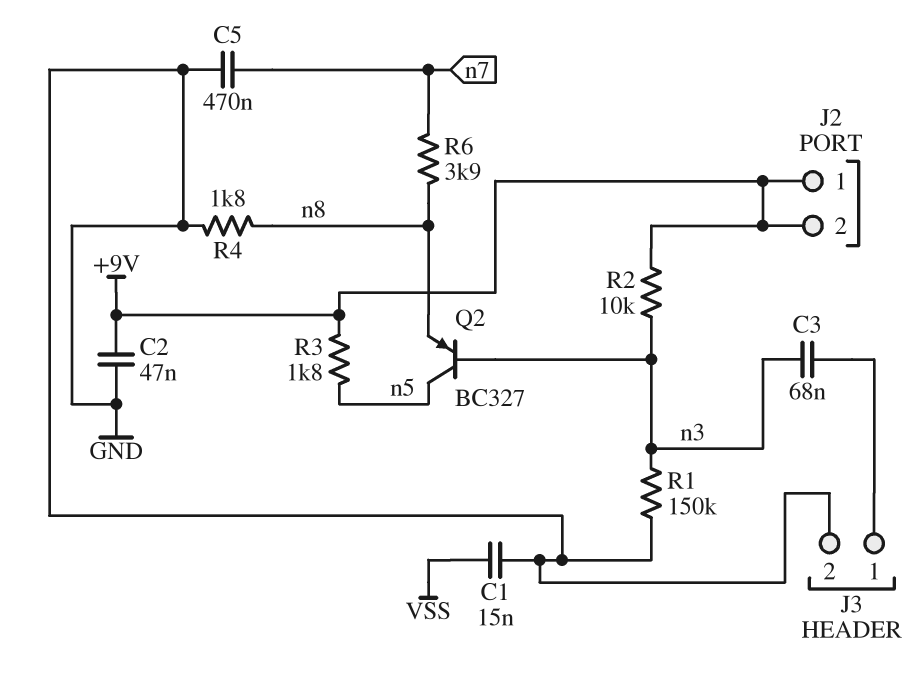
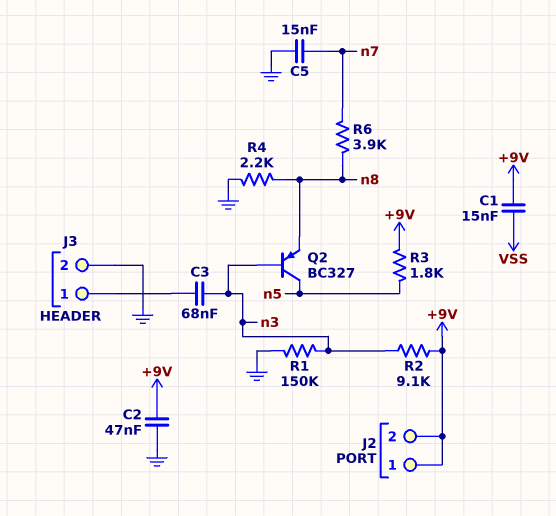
C1: 15nF (GND, VSS) -> 15nF (+9V, VSS)
C5: 470nF (GND, n7) -> 15nF (GND, n7)
R2: 10k (+9V, n3) -> 9.1k (+9V, n3)
R4: 1.8k (GND, n8) -> 2.2k (GND, n8)

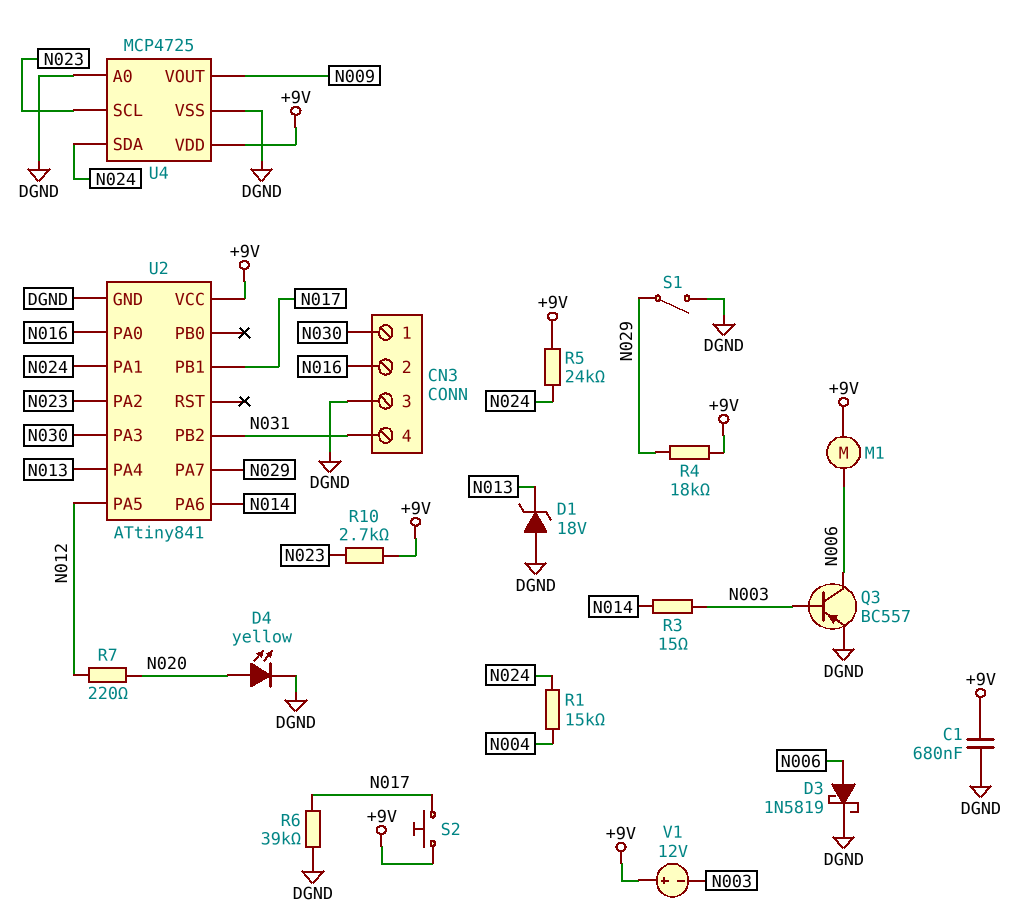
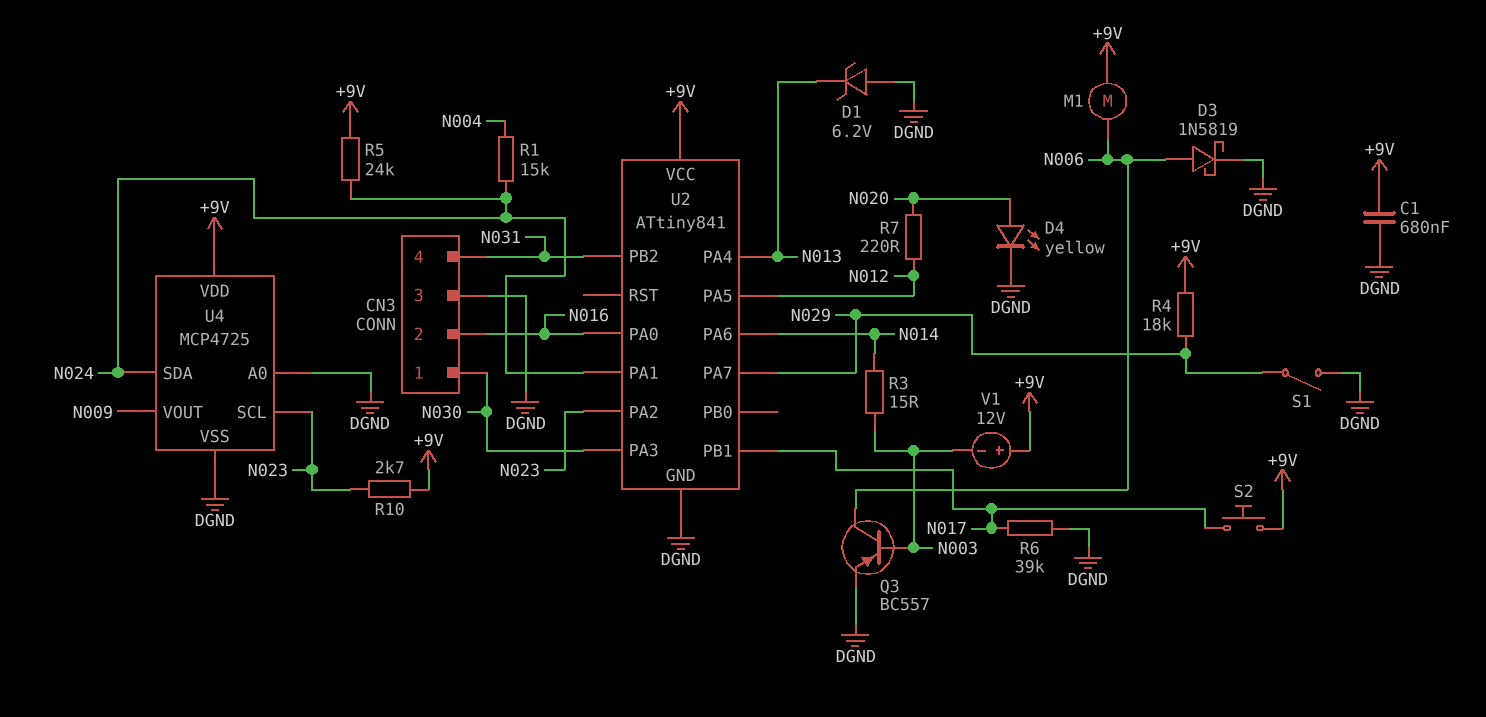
D1: zener 18V (A DGND, K N013) -> zener 6.2V (A DGND, K N013)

Exercise.
Write out exactly the lines from the line containing "C5: 470nF (GND, n7) -> 15nF (GND, n7)" through the last line of the listing above, please, and leave out any pictures.

Solution for this task.
C5: 470nF (GND, n7) -> 15nF (GND, n7)
R2: 10k (+9V, n3) -> 9.1k (+9V, n3)
R4: 1.8k (GND, n8) -> 2.2k (GND, n8)

D1: zener 18V (A DGND, K N013) -> zener 6.2V (A DGND, K N013)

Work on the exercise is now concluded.